Task item: Among the entries that follow, the required portion opens with the line containing "D201: diode 1N4004" and closes with the line containing "R2: 2.2k (3V3, N11) -> 10k (3V3, N11)". Give that portion again exactly, and nothing else.

[Version comparison data]

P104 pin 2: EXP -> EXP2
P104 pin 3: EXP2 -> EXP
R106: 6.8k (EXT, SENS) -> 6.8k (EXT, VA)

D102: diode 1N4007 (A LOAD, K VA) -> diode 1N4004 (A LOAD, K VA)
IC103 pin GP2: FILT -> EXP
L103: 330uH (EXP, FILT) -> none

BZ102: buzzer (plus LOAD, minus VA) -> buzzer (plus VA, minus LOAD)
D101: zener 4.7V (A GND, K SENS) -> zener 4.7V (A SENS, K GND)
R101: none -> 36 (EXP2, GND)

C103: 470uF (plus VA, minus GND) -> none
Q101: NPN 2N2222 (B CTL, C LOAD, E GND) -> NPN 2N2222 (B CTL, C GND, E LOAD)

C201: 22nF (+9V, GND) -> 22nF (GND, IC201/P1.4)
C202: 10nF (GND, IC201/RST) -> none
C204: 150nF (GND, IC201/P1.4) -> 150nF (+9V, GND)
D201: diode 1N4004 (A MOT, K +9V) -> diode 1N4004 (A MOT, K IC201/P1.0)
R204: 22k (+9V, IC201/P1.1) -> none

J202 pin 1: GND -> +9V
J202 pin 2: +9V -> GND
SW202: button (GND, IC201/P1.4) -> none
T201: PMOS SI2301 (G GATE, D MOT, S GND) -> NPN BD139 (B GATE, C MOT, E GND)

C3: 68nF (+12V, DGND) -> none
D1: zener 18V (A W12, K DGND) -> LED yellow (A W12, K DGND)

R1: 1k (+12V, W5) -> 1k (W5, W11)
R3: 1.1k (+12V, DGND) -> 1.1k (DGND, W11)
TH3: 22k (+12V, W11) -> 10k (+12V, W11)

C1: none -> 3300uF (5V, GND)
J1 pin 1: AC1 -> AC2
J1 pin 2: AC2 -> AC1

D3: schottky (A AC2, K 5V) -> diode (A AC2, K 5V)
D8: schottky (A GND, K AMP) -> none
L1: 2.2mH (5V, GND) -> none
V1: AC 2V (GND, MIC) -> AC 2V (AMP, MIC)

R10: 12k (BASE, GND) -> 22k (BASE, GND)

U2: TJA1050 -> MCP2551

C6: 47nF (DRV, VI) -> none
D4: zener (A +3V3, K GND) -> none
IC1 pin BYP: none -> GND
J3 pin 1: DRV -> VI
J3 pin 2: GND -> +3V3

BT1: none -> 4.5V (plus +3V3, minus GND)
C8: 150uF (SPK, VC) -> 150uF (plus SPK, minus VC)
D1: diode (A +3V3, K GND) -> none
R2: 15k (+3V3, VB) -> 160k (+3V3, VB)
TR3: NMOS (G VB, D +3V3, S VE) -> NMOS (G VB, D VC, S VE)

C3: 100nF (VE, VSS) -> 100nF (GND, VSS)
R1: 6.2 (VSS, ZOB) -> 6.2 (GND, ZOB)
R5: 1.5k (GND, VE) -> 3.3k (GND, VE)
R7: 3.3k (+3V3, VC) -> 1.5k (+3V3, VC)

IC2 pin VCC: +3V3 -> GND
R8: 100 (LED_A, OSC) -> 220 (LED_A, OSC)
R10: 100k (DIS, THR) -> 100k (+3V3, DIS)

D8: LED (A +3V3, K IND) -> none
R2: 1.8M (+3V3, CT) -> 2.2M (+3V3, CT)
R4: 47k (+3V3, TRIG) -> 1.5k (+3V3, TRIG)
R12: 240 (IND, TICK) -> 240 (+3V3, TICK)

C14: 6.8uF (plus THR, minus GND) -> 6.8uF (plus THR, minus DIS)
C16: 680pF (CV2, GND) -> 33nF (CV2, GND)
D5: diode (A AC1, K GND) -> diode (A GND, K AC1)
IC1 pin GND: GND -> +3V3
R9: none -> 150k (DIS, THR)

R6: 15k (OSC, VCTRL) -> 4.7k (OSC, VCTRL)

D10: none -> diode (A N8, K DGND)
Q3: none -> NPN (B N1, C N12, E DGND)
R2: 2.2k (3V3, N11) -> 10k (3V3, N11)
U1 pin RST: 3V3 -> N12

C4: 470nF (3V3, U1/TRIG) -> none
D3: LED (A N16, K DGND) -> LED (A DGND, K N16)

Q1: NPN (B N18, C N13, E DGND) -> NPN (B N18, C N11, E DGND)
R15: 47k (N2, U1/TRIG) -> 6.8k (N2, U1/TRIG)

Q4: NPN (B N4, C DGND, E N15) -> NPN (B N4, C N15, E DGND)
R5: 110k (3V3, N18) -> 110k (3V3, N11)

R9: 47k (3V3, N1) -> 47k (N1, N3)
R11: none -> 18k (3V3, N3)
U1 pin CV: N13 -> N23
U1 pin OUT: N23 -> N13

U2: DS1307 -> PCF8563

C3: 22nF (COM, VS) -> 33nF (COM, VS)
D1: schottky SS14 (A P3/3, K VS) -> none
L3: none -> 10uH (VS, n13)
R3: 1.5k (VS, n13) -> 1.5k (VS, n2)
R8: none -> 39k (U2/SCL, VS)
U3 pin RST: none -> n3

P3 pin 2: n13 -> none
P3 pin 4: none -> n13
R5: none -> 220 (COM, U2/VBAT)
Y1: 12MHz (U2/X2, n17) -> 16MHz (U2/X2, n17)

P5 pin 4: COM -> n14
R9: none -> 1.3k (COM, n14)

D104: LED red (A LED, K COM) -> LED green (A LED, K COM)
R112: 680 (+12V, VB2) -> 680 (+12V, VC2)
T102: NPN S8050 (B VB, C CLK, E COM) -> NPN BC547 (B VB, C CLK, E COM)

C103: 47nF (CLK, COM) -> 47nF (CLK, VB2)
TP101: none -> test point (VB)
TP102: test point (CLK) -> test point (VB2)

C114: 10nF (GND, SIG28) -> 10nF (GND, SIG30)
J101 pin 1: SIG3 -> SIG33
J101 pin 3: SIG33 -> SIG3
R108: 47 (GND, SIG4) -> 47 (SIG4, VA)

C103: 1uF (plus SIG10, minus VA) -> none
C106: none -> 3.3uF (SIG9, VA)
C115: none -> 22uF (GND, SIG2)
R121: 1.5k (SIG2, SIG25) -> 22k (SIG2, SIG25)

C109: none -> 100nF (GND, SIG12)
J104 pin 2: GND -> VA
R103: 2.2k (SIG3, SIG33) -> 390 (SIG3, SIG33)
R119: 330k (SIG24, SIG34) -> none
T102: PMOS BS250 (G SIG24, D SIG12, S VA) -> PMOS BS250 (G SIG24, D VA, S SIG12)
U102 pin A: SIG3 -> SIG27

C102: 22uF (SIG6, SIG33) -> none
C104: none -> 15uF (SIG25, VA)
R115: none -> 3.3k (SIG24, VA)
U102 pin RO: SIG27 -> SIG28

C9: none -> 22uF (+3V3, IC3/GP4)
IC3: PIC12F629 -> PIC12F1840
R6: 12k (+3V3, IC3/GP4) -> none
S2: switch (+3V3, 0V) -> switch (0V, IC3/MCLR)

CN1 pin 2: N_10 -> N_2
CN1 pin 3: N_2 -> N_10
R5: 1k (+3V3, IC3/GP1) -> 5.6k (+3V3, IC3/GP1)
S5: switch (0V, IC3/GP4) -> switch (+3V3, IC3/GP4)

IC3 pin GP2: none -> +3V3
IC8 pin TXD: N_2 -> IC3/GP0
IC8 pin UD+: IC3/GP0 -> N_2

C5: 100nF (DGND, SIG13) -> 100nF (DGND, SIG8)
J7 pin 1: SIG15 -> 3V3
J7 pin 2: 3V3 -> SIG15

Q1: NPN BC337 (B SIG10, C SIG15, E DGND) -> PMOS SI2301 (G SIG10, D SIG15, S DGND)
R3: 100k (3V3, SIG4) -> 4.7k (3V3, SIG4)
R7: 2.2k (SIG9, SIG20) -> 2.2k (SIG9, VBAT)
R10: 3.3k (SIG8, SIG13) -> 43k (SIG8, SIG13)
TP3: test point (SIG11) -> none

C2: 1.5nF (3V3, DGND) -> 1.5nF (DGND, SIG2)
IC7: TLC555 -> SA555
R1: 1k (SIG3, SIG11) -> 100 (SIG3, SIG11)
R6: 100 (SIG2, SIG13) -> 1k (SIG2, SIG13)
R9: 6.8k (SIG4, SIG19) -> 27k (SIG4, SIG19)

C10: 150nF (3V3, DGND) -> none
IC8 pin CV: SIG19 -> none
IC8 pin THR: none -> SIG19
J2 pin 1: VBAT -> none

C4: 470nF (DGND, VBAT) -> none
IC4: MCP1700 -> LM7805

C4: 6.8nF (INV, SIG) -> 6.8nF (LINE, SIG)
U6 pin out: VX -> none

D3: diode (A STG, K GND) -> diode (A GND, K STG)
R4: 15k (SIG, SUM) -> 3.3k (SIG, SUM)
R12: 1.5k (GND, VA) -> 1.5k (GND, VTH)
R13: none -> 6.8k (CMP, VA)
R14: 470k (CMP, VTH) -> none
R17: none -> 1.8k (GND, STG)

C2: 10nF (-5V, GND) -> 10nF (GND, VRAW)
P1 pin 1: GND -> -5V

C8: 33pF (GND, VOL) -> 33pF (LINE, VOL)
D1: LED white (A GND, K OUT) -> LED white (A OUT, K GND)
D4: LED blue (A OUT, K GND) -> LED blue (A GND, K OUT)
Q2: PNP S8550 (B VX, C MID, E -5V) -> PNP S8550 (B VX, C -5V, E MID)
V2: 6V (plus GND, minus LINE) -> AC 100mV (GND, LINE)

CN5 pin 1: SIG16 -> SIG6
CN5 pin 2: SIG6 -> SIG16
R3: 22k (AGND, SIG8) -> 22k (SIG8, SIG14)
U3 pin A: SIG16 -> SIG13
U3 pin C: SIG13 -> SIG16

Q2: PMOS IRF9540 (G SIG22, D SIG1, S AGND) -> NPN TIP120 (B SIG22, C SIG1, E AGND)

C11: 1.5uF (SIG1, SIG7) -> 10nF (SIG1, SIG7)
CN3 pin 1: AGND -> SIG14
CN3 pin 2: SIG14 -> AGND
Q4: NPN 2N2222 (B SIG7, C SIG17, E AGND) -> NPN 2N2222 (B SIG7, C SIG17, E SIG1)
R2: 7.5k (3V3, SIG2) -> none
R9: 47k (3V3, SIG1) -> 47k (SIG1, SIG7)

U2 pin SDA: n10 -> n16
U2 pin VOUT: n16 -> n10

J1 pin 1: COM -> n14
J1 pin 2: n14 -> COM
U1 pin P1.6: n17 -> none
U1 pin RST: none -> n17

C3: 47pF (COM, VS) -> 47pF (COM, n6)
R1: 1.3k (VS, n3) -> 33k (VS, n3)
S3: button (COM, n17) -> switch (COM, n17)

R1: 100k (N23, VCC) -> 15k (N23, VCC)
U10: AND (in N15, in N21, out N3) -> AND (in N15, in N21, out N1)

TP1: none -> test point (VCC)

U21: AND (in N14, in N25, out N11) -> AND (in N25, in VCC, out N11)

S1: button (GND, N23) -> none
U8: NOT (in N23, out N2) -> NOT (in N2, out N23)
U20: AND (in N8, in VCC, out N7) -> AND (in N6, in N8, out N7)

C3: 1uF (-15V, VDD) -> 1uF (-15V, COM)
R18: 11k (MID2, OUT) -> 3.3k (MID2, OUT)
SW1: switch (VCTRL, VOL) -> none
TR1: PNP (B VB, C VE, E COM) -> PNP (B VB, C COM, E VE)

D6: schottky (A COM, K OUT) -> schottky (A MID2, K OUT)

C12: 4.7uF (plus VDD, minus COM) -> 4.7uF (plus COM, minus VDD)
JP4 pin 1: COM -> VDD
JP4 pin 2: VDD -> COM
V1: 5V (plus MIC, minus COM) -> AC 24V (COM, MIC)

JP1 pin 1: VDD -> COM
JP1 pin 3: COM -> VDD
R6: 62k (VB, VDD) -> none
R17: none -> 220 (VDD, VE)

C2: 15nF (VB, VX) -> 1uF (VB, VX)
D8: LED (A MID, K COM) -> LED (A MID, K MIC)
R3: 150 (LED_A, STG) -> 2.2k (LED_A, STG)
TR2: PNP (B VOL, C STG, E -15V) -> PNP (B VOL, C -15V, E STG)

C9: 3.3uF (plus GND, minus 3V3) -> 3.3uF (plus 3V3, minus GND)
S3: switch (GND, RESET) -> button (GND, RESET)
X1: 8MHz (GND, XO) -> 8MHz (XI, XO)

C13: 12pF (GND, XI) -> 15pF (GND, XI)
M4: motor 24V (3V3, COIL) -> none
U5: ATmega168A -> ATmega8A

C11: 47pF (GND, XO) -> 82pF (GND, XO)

Written response:
D201: diode 1N4004 (A MOT, K +9V) -> diode 1N4004 (A MOT, K IC201/P1.0)
R204: 22k (+9V, IC201/P1.1) -> none

J202 pin 1: GND -> +9V
J202 pin 2: +9V -> GND
SW202: button (GND, IC201/P1.4) -> none
T201: PMOS SI2301 (G GATE, D MOT, S GND) -> NPN BD139 (B GATE, C MOT, E GND)

C3: 68nF (+12V, DGND) -> none
D1: zener 18V (A W12, K DGND) -> LED yellow (A W12, K DGND)

R1: 1k (+12V, W5) -> 1k (W5, W11)
R3: 1.1k (+12V, DGND) -> 1.1k (DGND, W11)
TH3: 22k (+12V, W11) -> 10k (+12V, W11)

C1: none -> 3300uF (5V, GND)
J1 pin 1: AC1 -> AC2
J1 pin 2: AC2 -> AC1

D3: schottky (A AC2, K 5V) -> diode (A AC2, K 5V)
D8: schottky (A GND, K AMP) -> none
L1: 2.2mH (5V, GND) -> none
V1: AC 2V (GND, MIC) -> AC 2V (AMP, MIC)

R10: 12k (BASE, GND) -> 22k (BASE, GND)

U2: TJA1050 -> MCP2551

C6: 47nF (DRV, VI) -> none
D4: zener (A +3V3, K GND) -> none
IC1 pin BYP: none -> GND
J3 pin 1: DRV -> VI
J3 pin 2: GND -> +3V3

BT1: none -> 4.5V (plus +3V3, minus GND)
C8: 150uF (SPK, VC) -> 150uF (plus SPK, minus VC)
D1: diode (A +3V3, K GND) -> none
R2: 15k (+3V3, VB) -> 160k (+3V3, VB)
TR3: NMOS (G VB, D +3V3, S VE) -> NMOS (G VB, D VC, S VE)

C3: 100nF (VE, VSS) -> 100nF (GND, VSS)
R1: 6.2 (VSS, ZOB) -> 6.2 (GND, ZOB)
R5: 1.5k (GND, VE) -> 3.3k (GND, VE)
R7: 3.3k (+3V3, VC) -> 1.5k (+3V3, VC)

IC2 pin VCC: +3V3 -> GND
R8: 100 (LED_A, OSC) -> 220 (LED_A, OSC)
R10: 100k (DIS, THR) -> 100k (+3V3, DIS)

D8: LED (A +3V3, K IND) -> none
R2: 1.8M (+3V3, CT) -> 2.2M (+3V3, CT)
R4: 47k (+3V3, TRIG) -> 1.5k (+3V3, TRIG)
R12: 240 (IND, TICK) -> 240 (+3V3, TICK)

C14: 6.8uF (plus THR, minus GND) -> 6.8uF (plus THR, minus DIS)
C16: 680pF (CV2, GND) -> 33nF (CV2, GND)
D5: diode (A AC1, K GND) -> diode (A GND, K AC1)
IC1 pin GND: GND -> +3V3
R9: none -> 150k (DIS, THR)

R6: 15k (OSC, VCTRL) -> 4.7k (OSC, VCTRL)

D10: none -> diode (A N8, K DGND)
Q3: none -> NPN (B N1, C N12, E DGND)
R2: 2.2k (3V3, N11) -> 10k (3V3, N11)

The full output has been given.